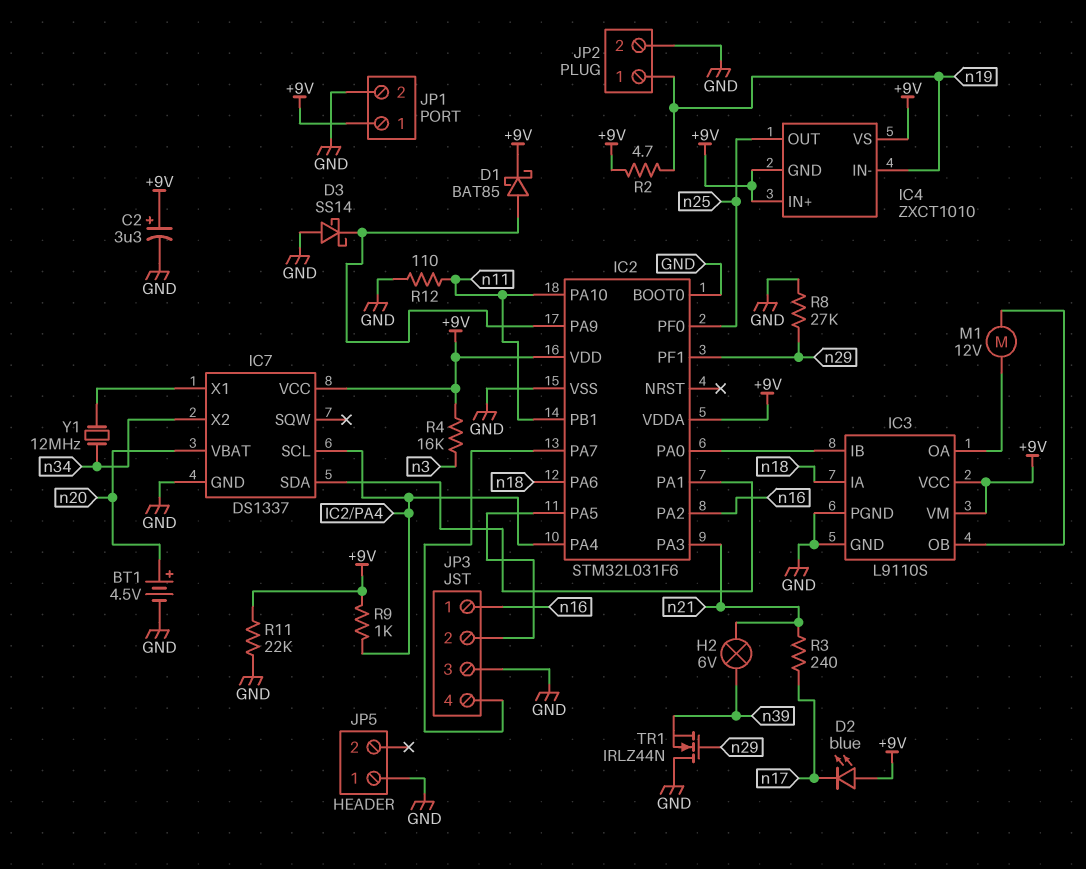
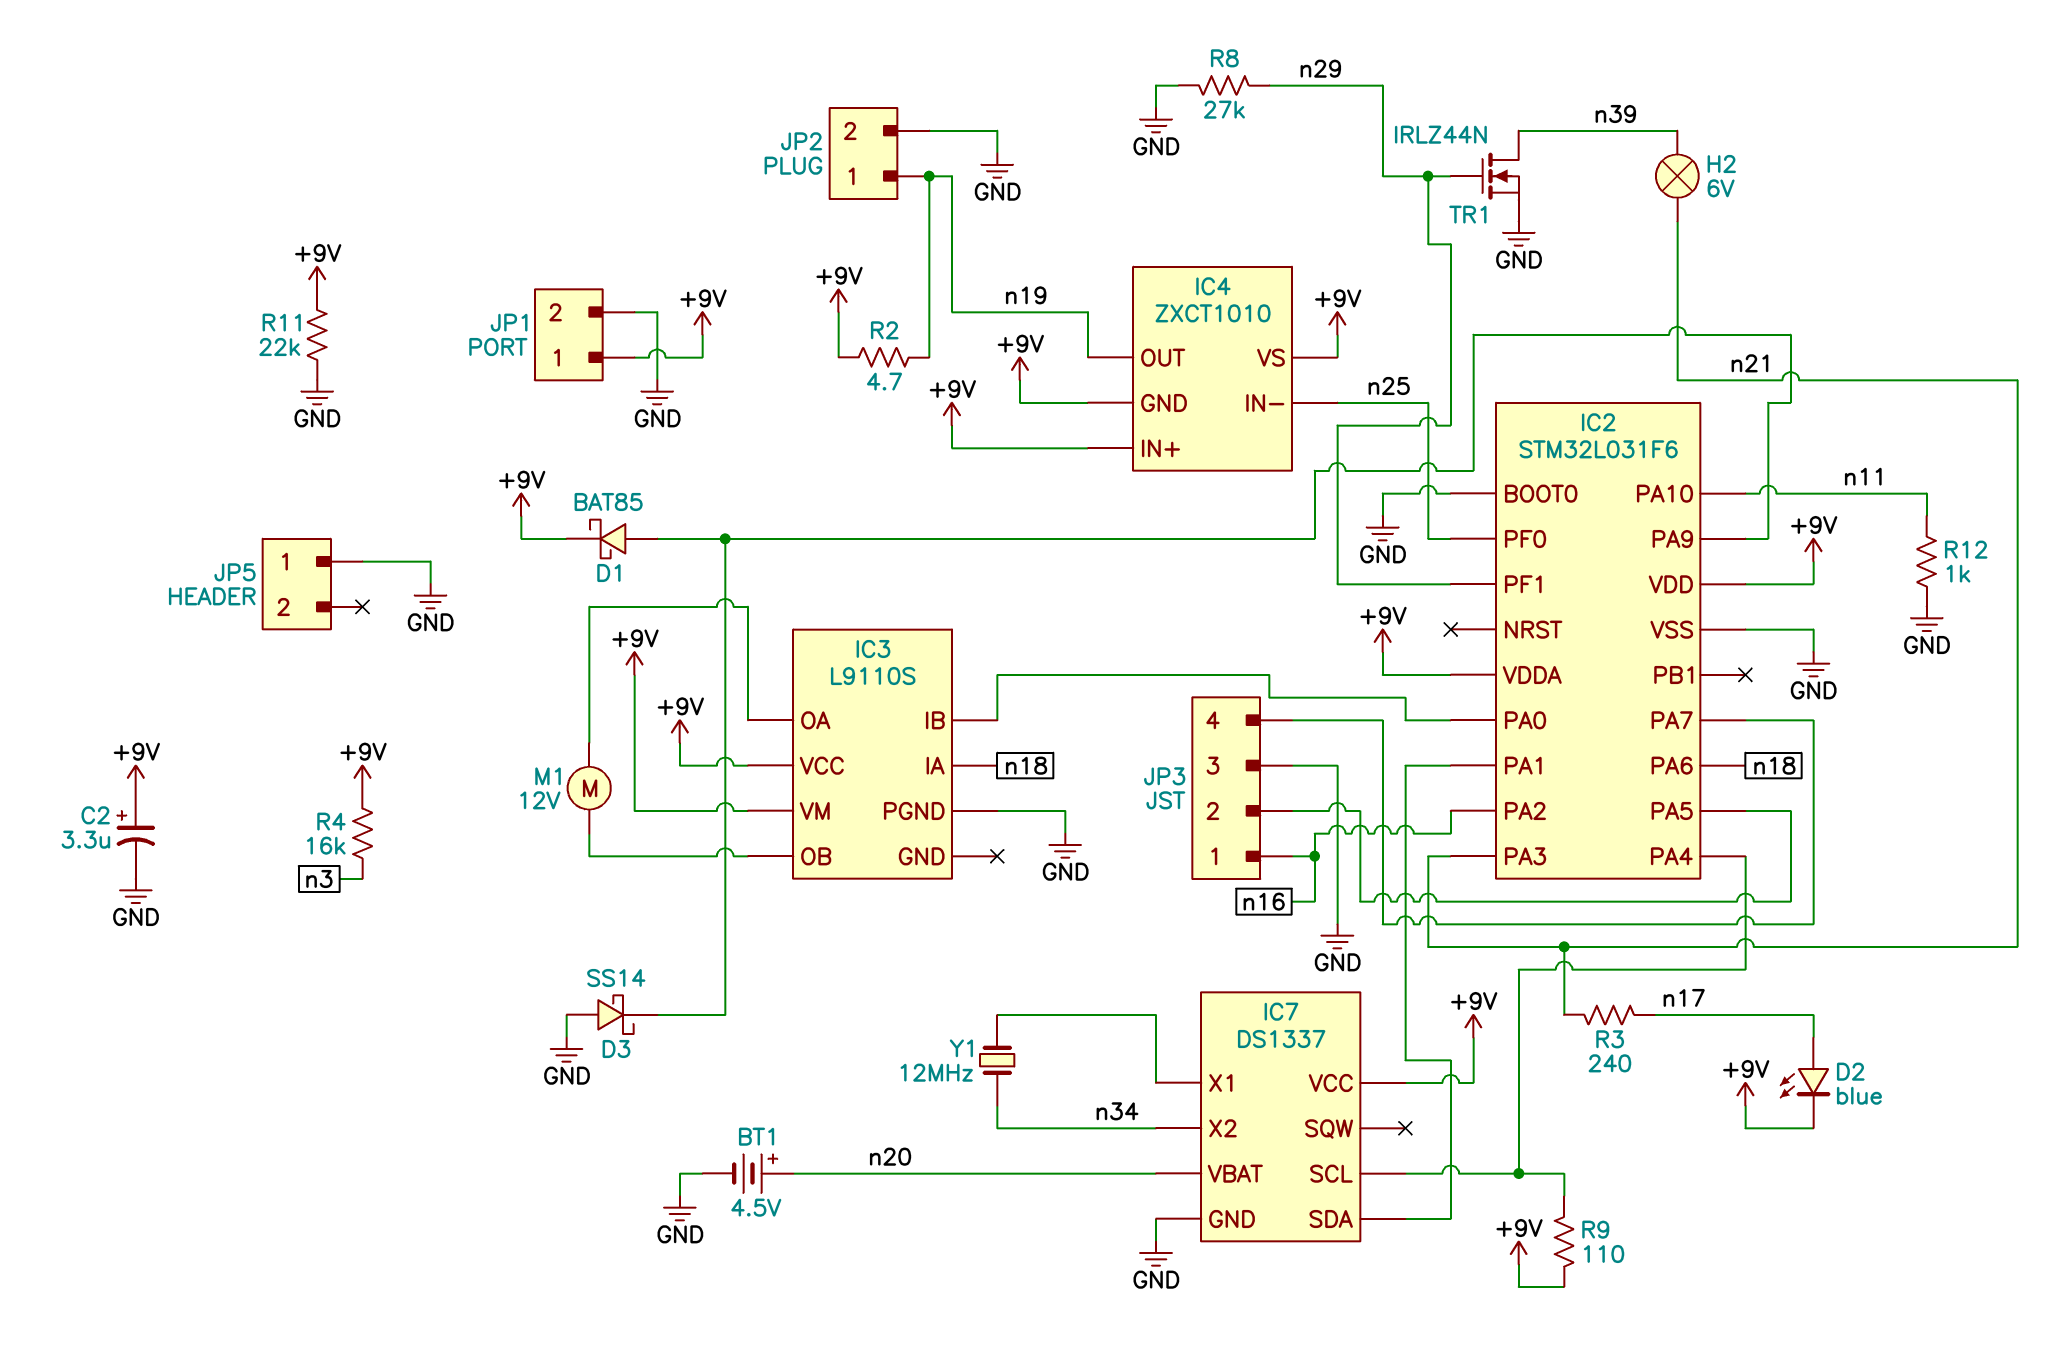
D2: LED blue (A +9V, K n17) -> LED blue (A n17, K +9V)
IC2 pin PB1: n11 -> none
IC3 pin GND: GND -> none
IC4 pin IN-: n19 -> n25
IC4 pin OUT: n25 -> n19
R9: 1k (+9V, IC2/PA4) -> 110 (+9V, IC2/PA4)
R12: 110 (GND, n11) -> 1k (GND, n11)
TR1: NMOS IRLZ44N (G n29, D GND, S n39) -> NMOS IRLZ44N (G n29, D n39, S GND)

□ □ □ □

## [About this exercise]
Without the pictures, repeat all the records word for word.

## [Answer for this exercise]
D2: LED blue (A +9V, K n17) -> LED blue (A n17, K +9V)
IC2 pin PB1: n11 -> none
IC3 pin GND: GND -> none
IC4 pin IN-: n19 -> n25
IC4 pin OUT: n25 -> n19
R9: 1k (+9V, IC2/PA4) -> 110 (+9V, IC2/PA4)
R12: 110 (GND, n11) -> 1k (GND, n11)
TR1: NMOS IRLZ44N (G n29, D GND, S n39) -> NMOS IRLZ44N (G n29, D n39, S GND)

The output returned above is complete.